(Scene change data)
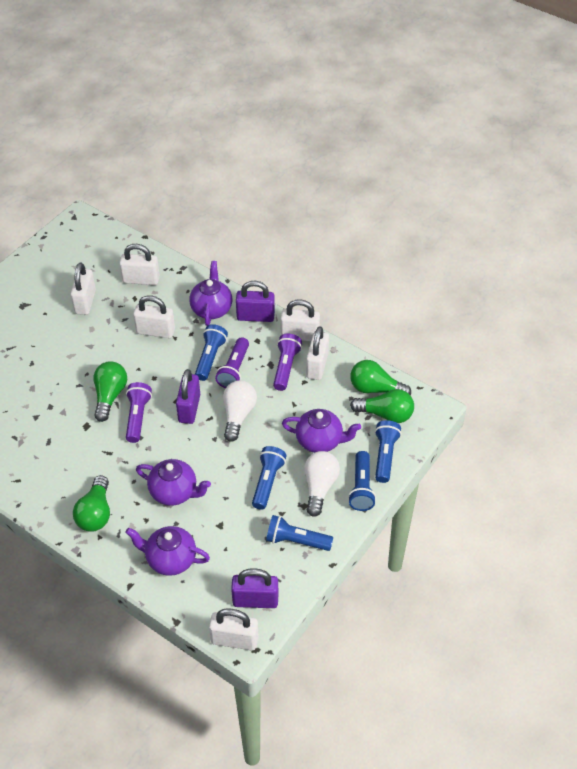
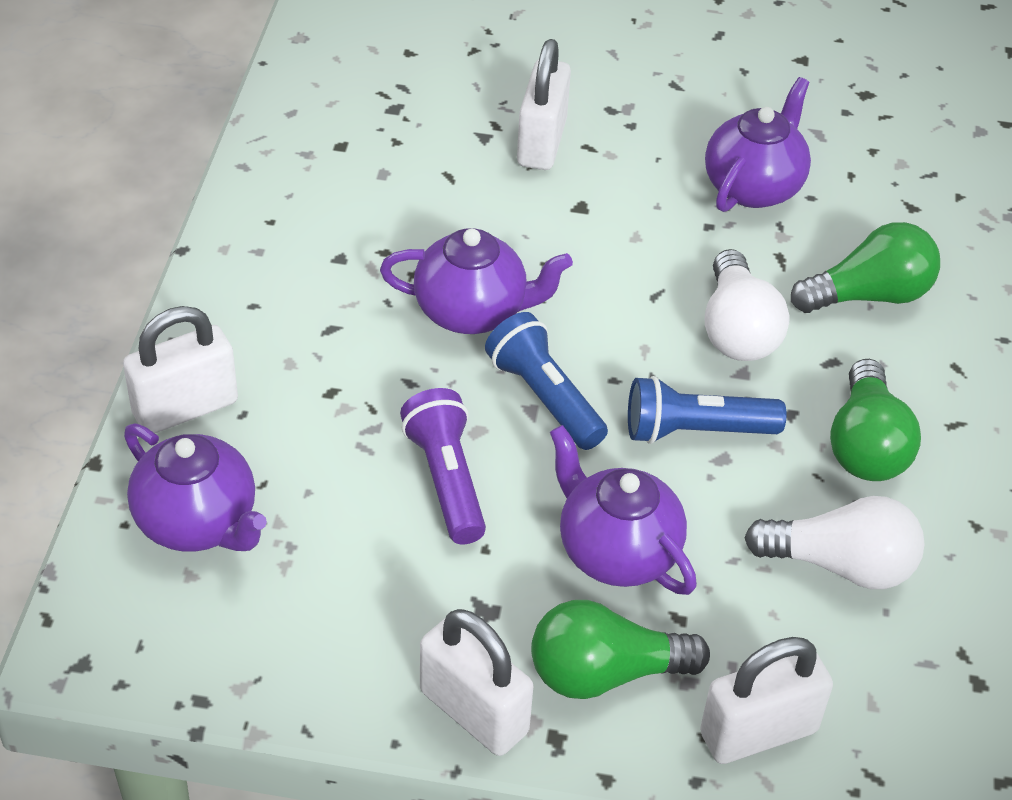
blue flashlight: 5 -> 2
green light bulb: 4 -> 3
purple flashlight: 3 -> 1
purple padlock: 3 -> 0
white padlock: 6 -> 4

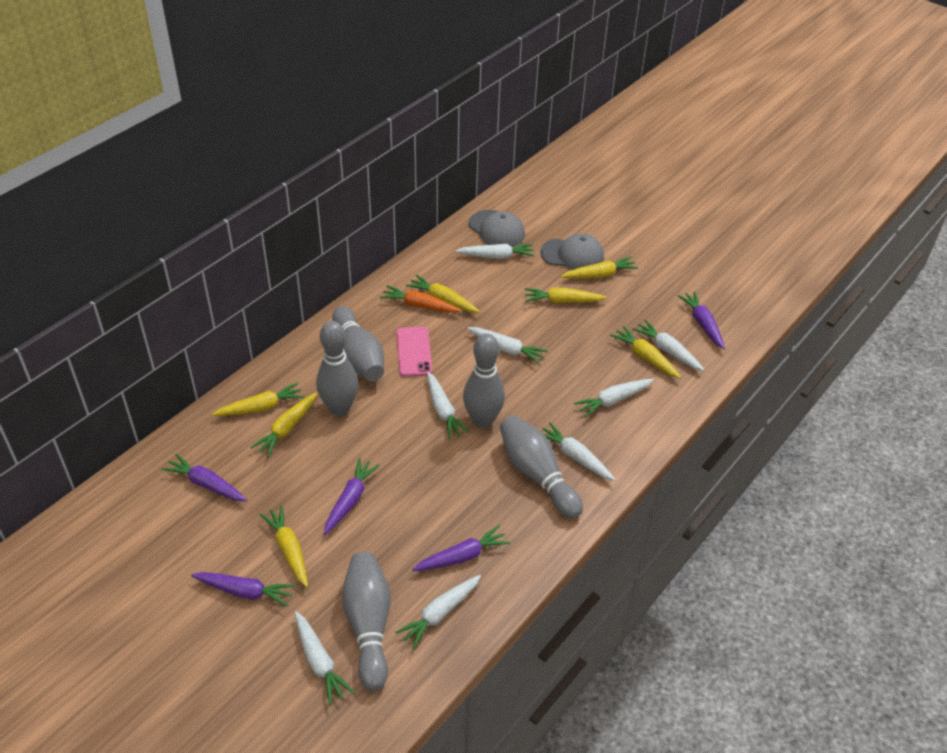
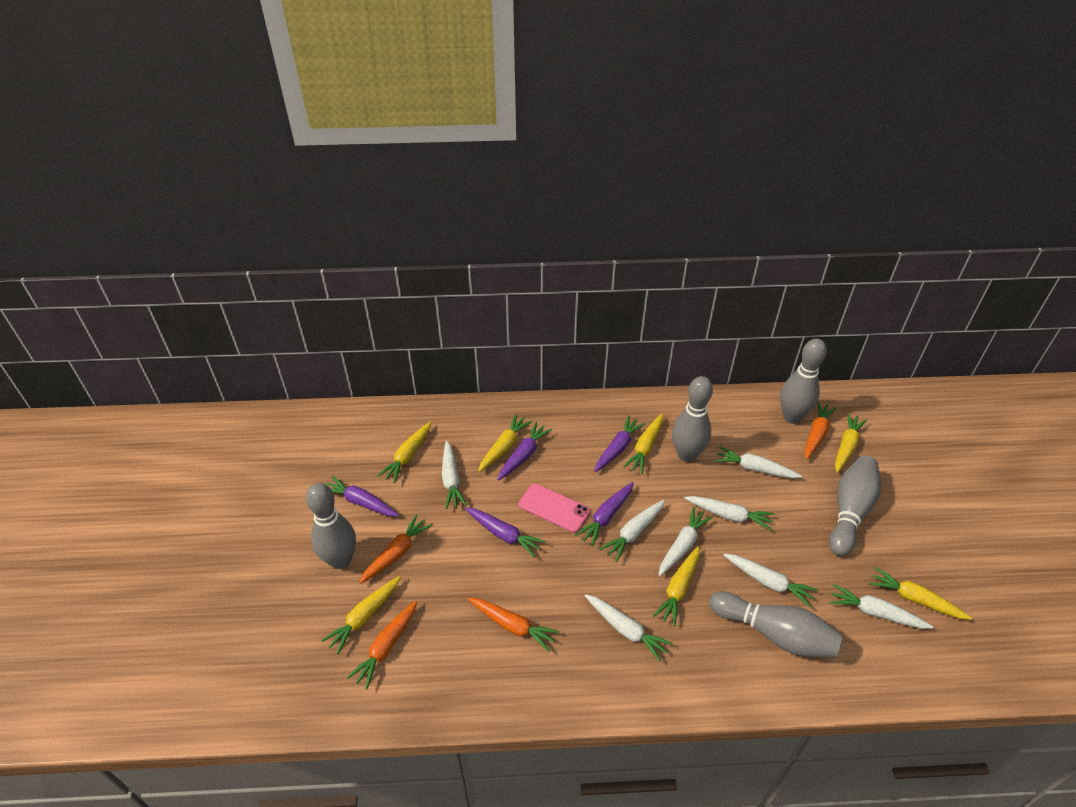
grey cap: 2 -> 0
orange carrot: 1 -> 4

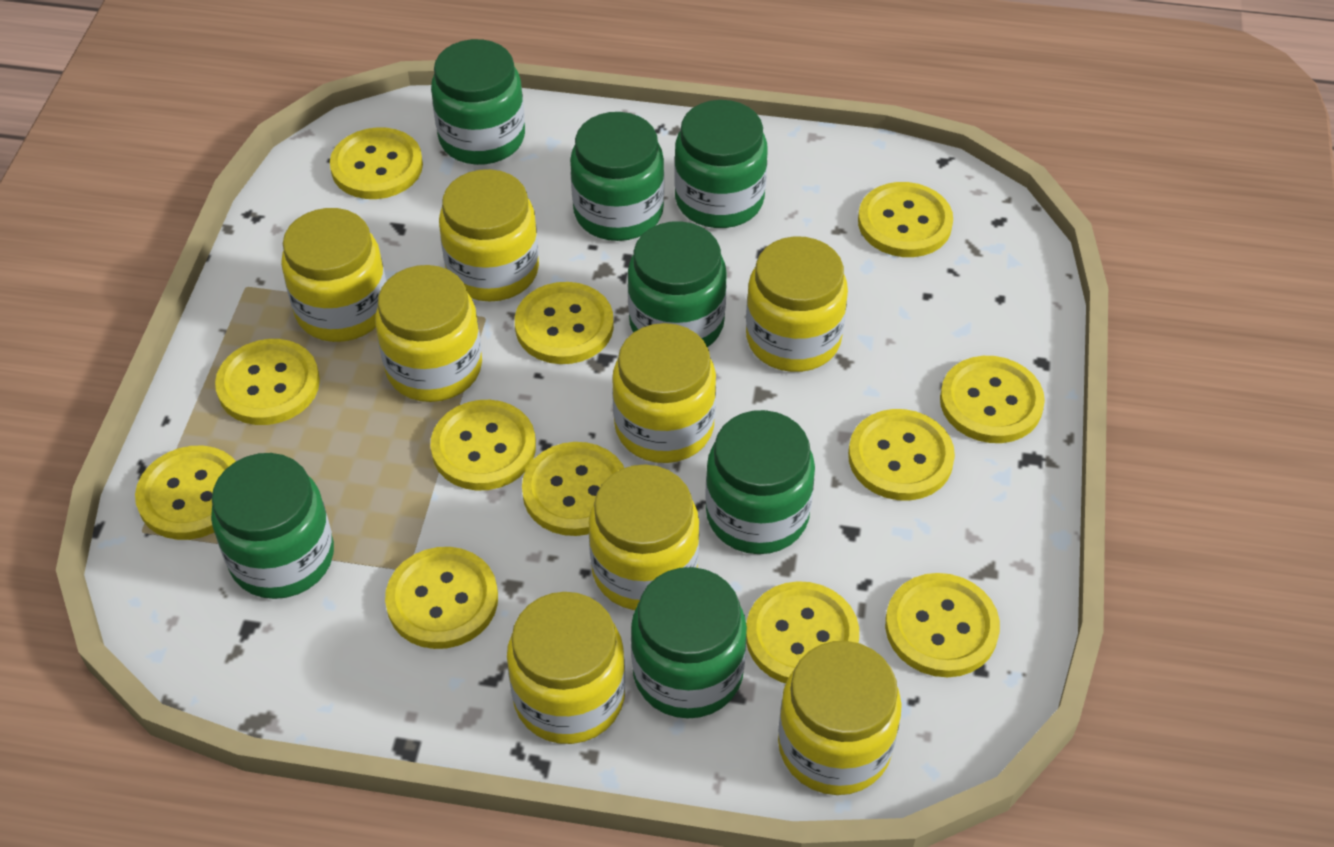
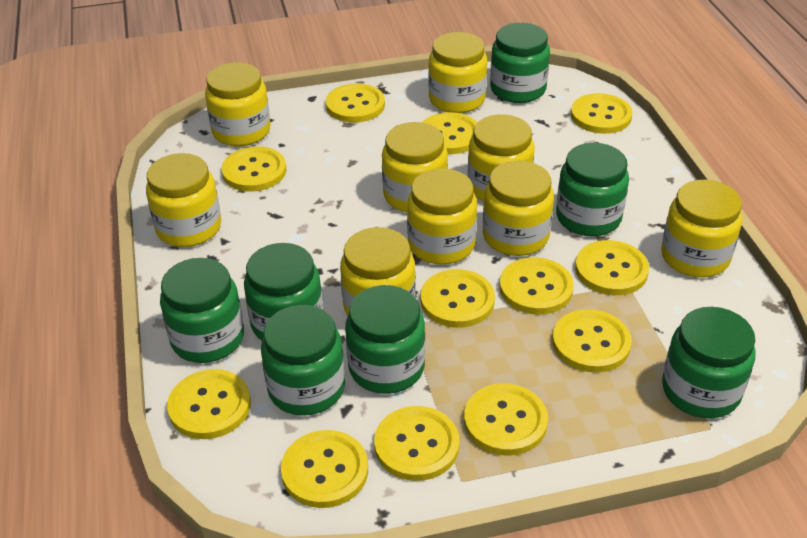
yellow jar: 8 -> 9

• [REQUIREMENT]:
Give all the records again, exactly, without images.

• [OUTPUT BELOW]:
blue flashlight: 5 -> 2
green light bulb: 4 -> 3
purple flashlight: 3 -> 1
purple padlock: 3 -> 0
white padlock: 6 -> 4

grey cap: 2 -> 0
orange carrot: 1 -> 4

yellow jar: 8 -> 9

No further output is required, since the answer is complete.